(Object state change records)
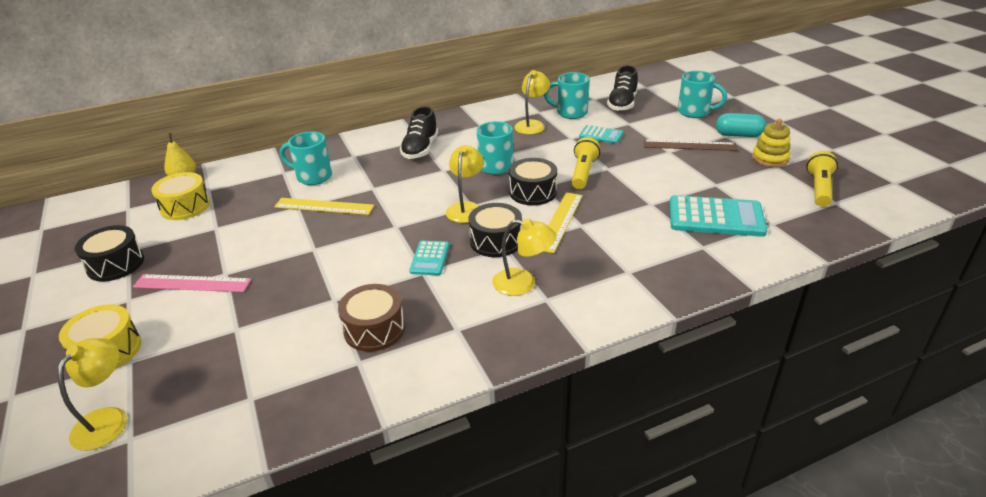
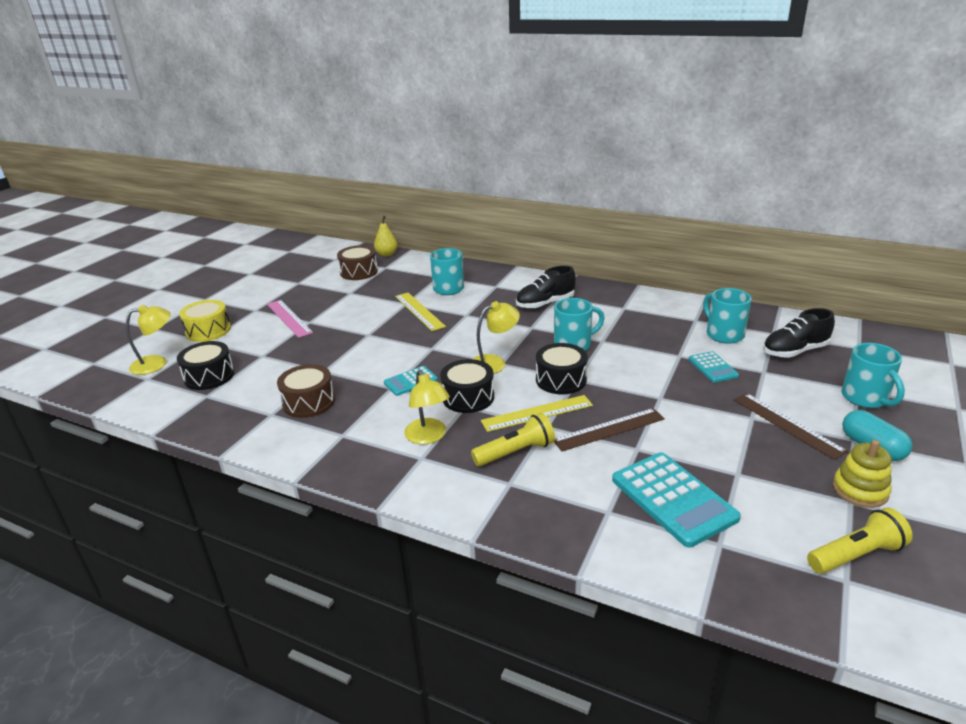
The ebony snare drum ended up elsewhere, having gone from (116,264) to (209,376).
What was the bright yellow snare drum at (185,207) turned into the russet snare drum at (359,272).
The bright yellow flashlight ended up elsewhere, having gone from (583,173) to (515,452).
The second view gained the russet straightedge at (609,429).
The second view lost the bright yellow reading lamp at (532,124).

**WORK ITEM**
All lines above with the word "snare" need to be reported.

**EXERCISE SOLUTION**
The ebony snare drum ended up elsewhere, having gone from (116,264) to (209,376).
What was the bright yellow snare drum at (185,207) turned into the russet snare drum at (359,272).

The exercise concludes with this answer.